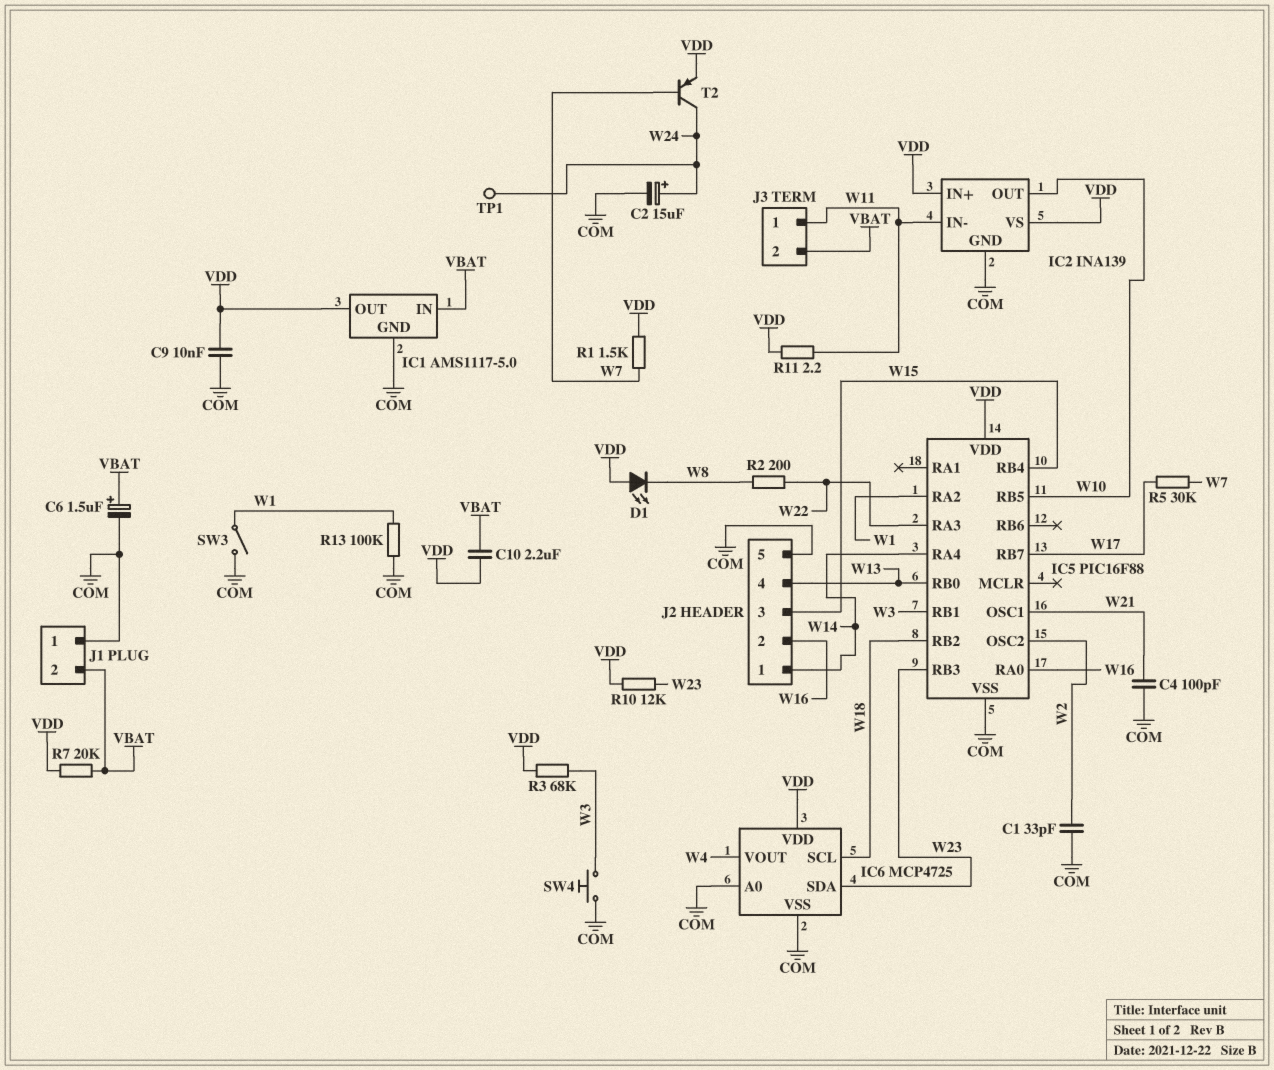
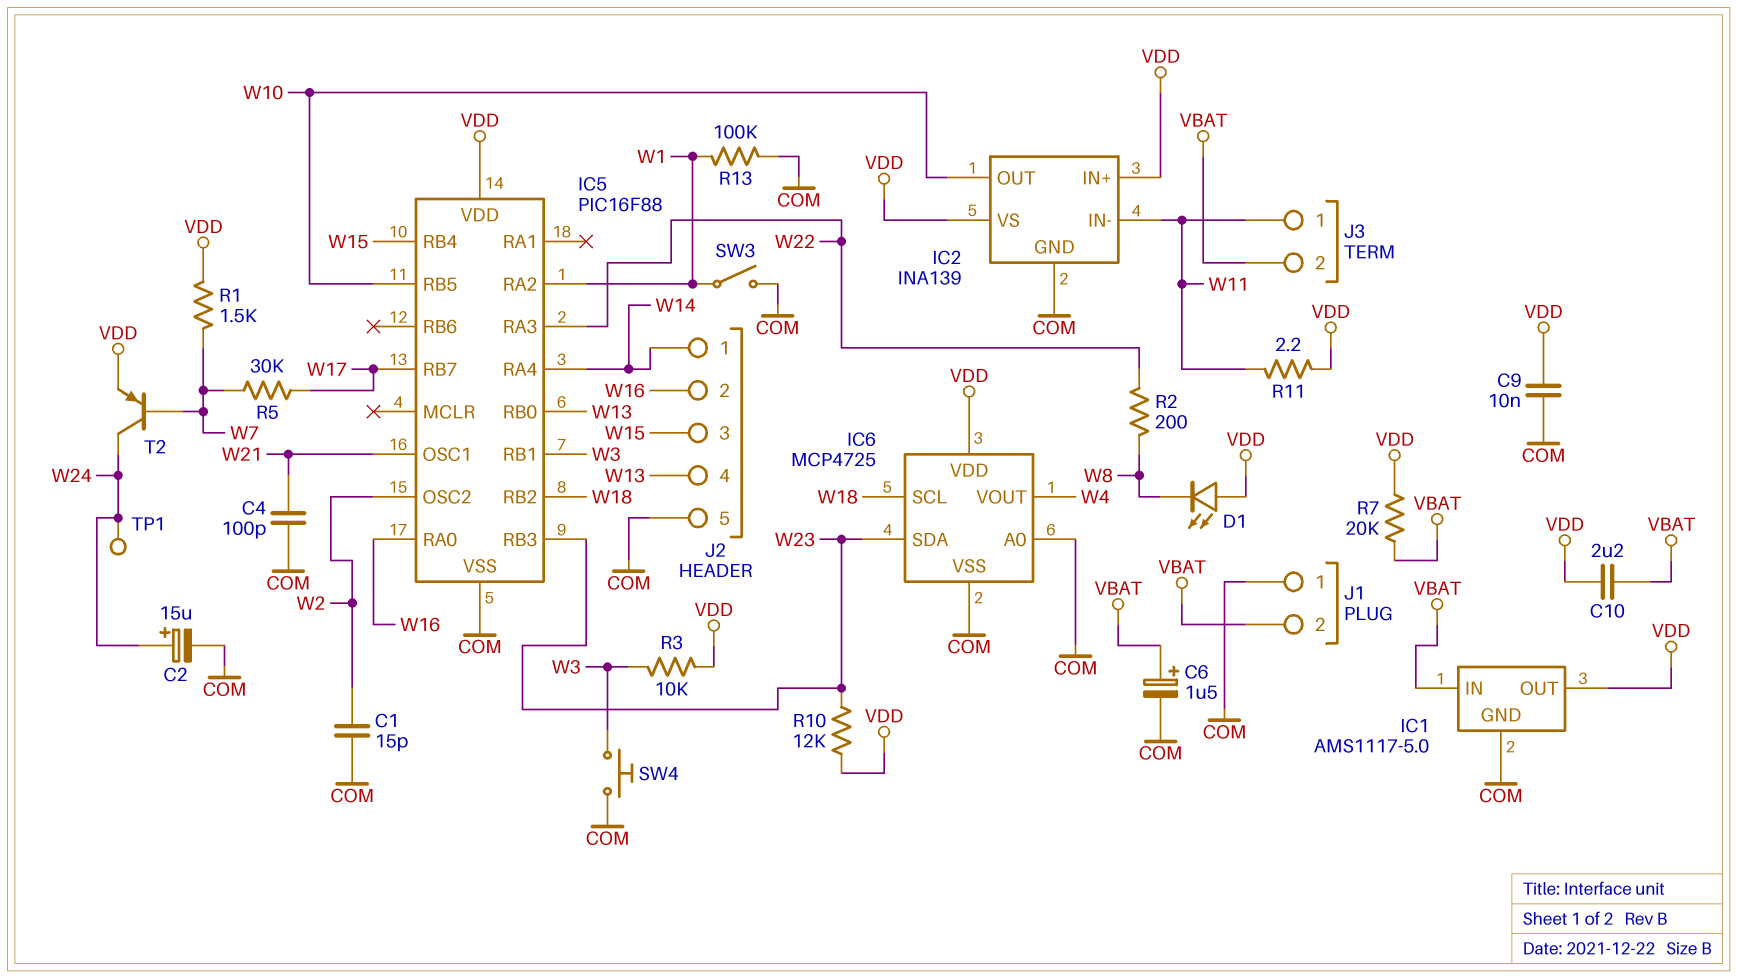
C1: 33pF (COM, W2) -> 15pF (COM, W2)
R3: 68k (VDD, W3) -> 10k (VDD, W3)

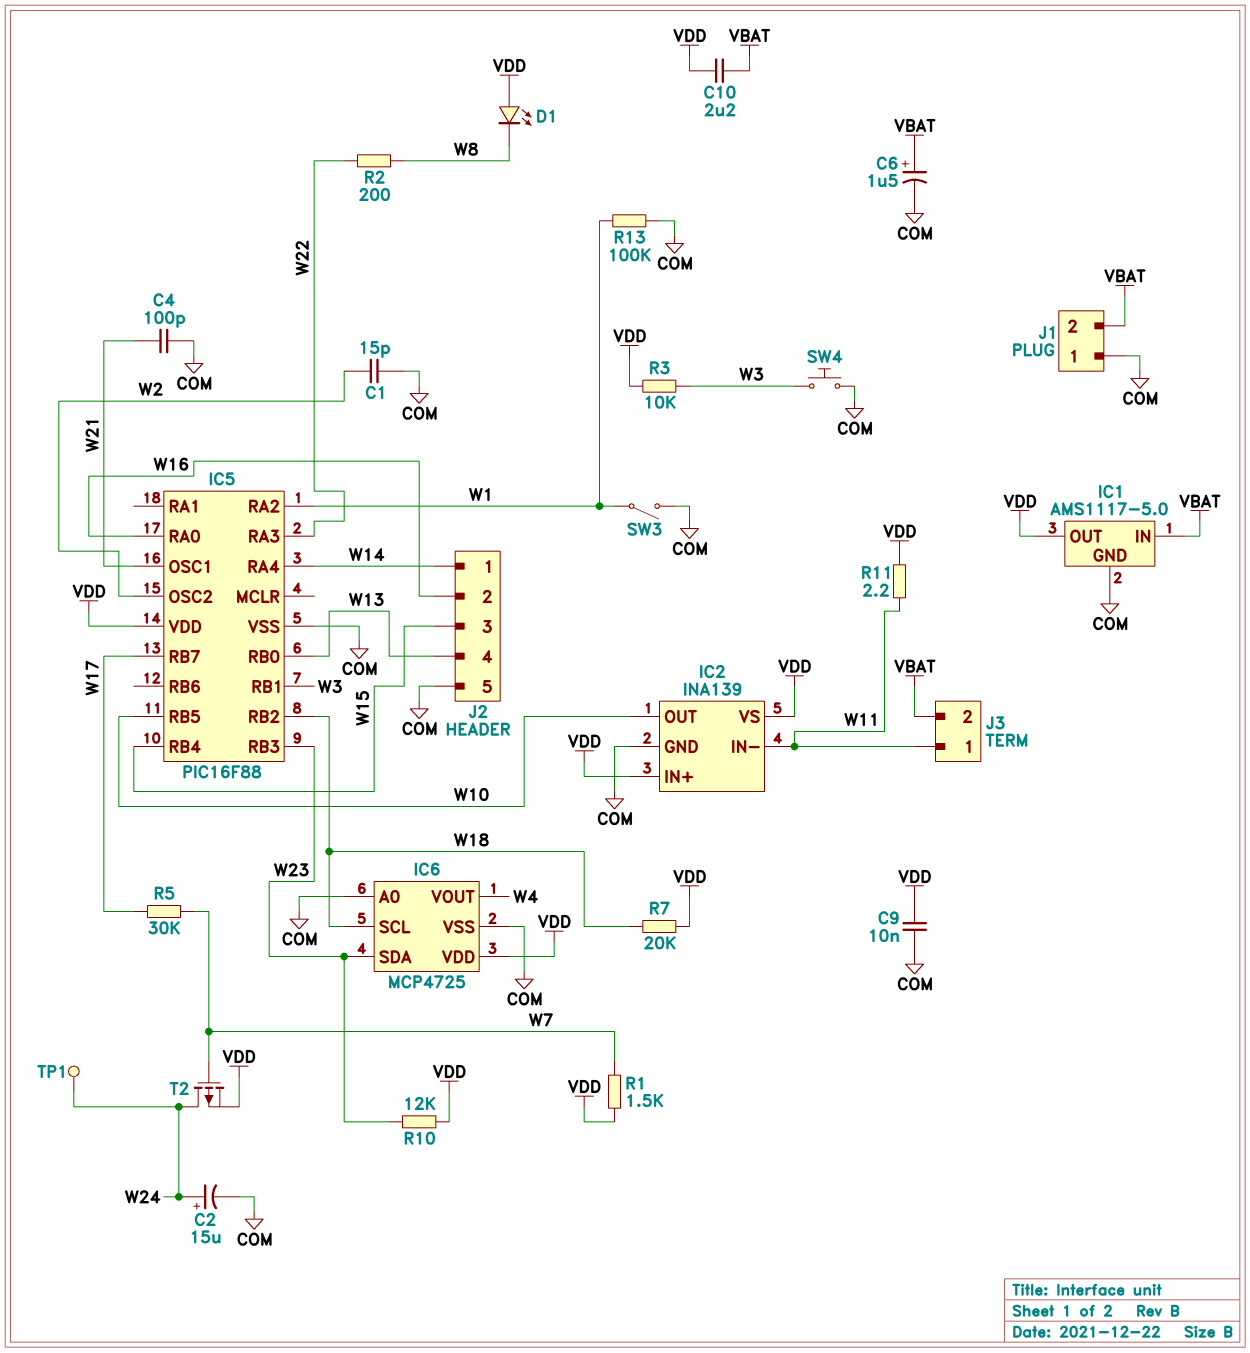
R7: 20k (VBAT, VDD) -> 20k (VDD, W18)
T2: PNP (B W7, C W24, E VDD) -> PMOS (G W7, D W24, S VDD)

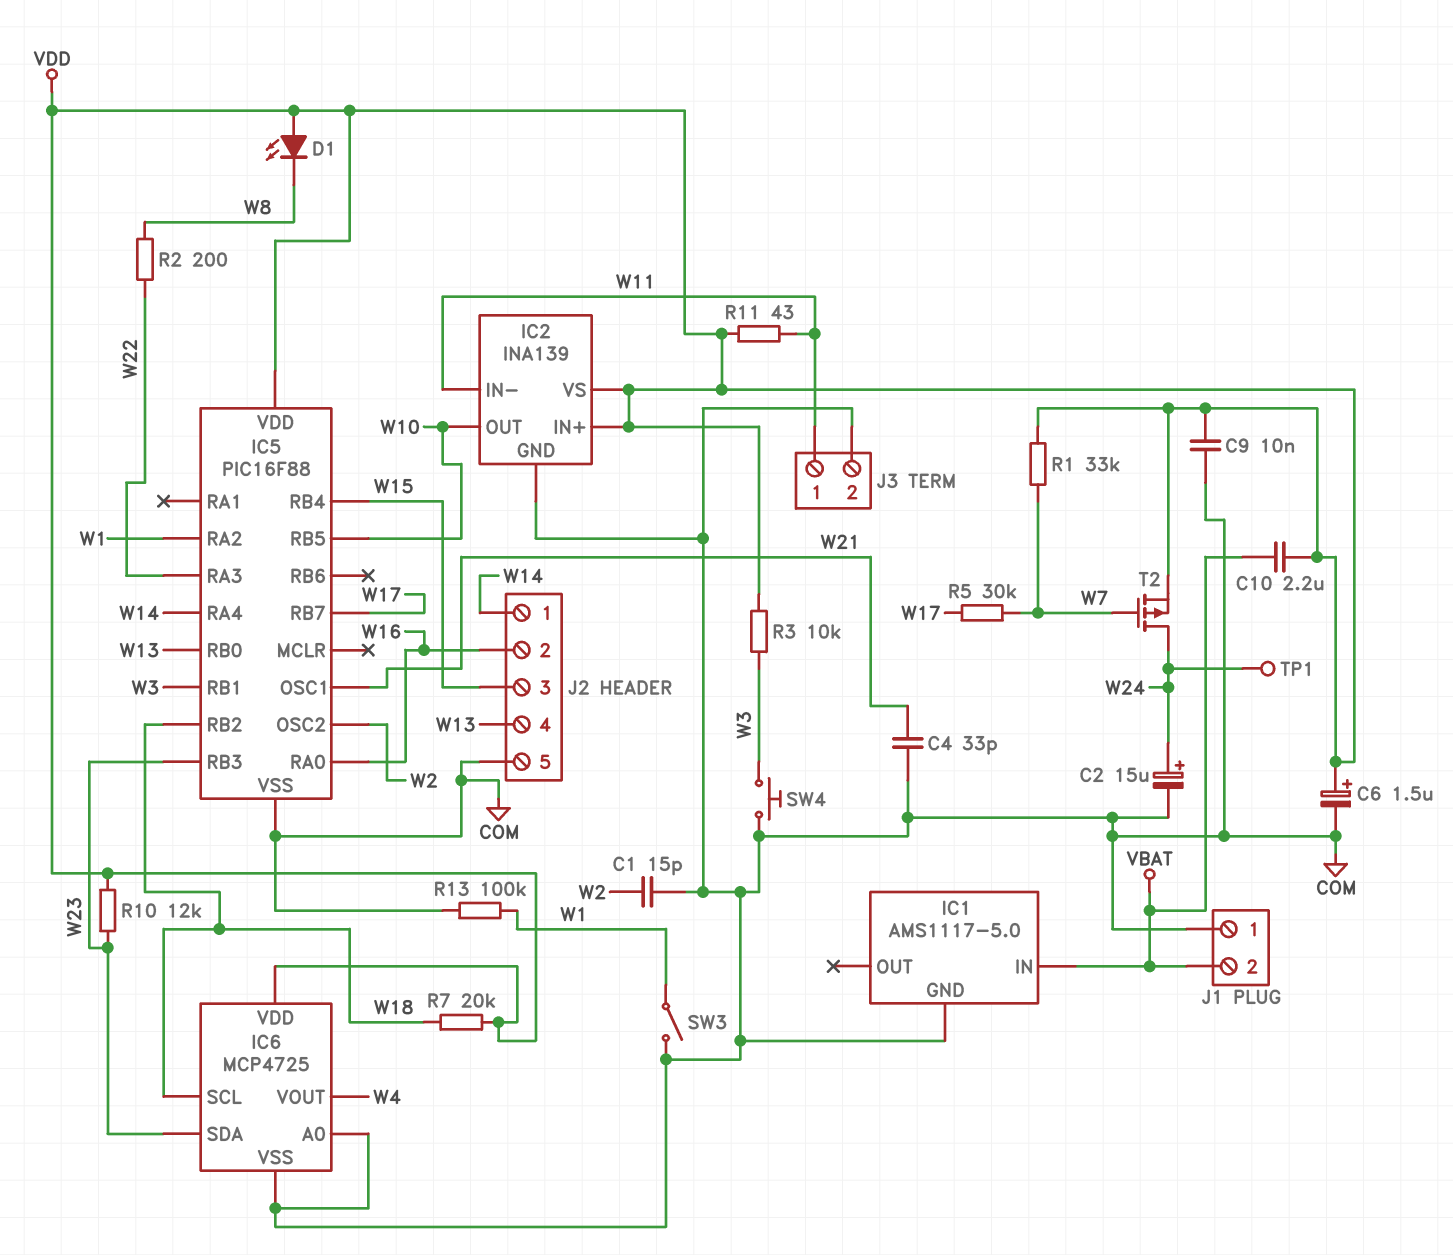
C4: 100pF (COM, W21) -> 33pF (COM, W21)
C6: 1.5uF (plus VBAT, minus COM) -> 1.5uF (plus VDD, minus COM)
IC1 pin OUT: VDD -> none
J3 pin 2: VBAT -> COM
R1: 1.5k (VDD, W7) -> 33k (VDD, W7)
R11: 2.2 (VDD, W11) -> 43 (VDD, W11)

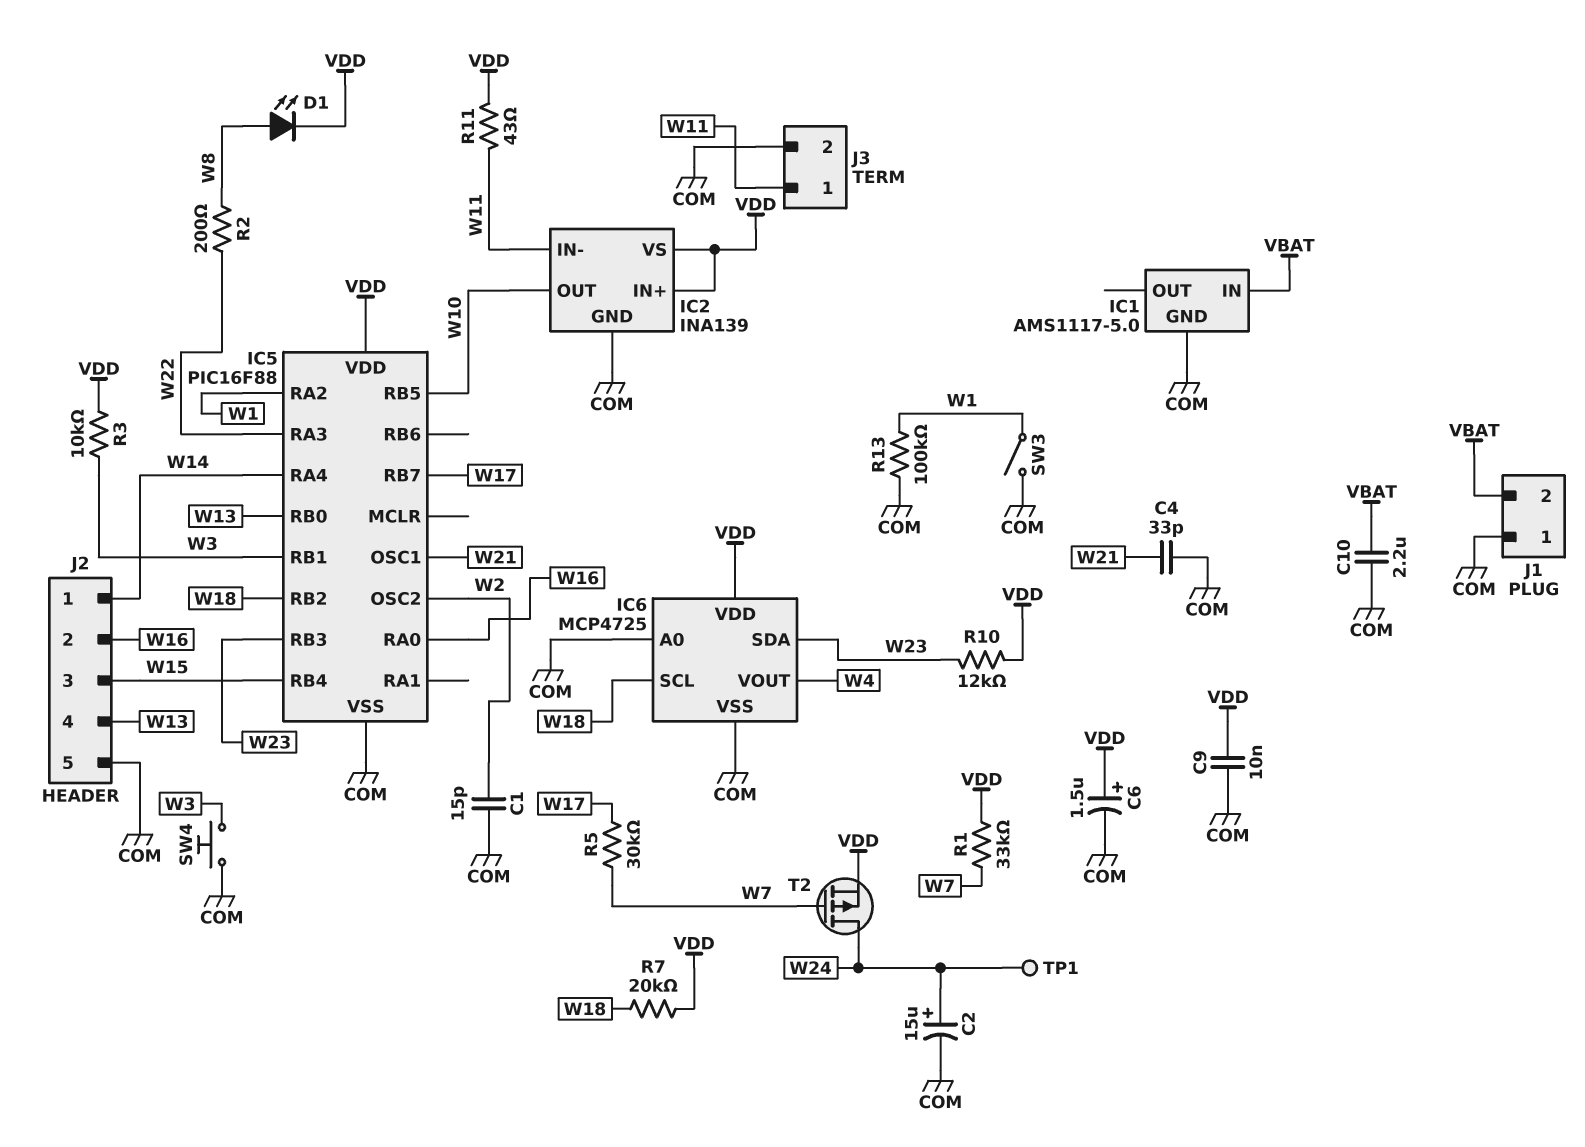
C10: 2.2uF (VBAT, VDD) -> 2.2uF (COM, VBAT)
D1: LED (A VDD, K W8) -> LED (A W8, K VDD)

YOUR OBJECTIVE | Write out the data precisely as given, excluding the pictures.

THE ANSWER |
C1: 33pF (COM, W2) -> 15pF (COM, W2)
R3: 68k (VDD, W3) -> 10k (VDD, W3)

R7: 20k (VBAT, VDD) -> 20k (VDD, W18)
T2: PNP (B W7, C W24, E VDD) -> PMOS (G W7, D W24, S VDD)

C4: 100pF (COM, W21) -> 33pF (COM, W21)
C6: 1.5uF (plus VBAT, minus COM) -> 1.5uF (plus VDD, minus COM)
IC1 pin OUT: VDD -> none
J3 pin 2: VBAT -> COM
R1: 1.5k (VDD, W7) -> 33k (VDD, W7)
R11: 2.2 (VDD, W11) -> 43 (VDD, W11)

C10: 2.2uF (VBAT, VDD) -> 2.2uF (COM, VBAT)
D1: LED (A VDD, K W8) -> LED (A W8, K VDD)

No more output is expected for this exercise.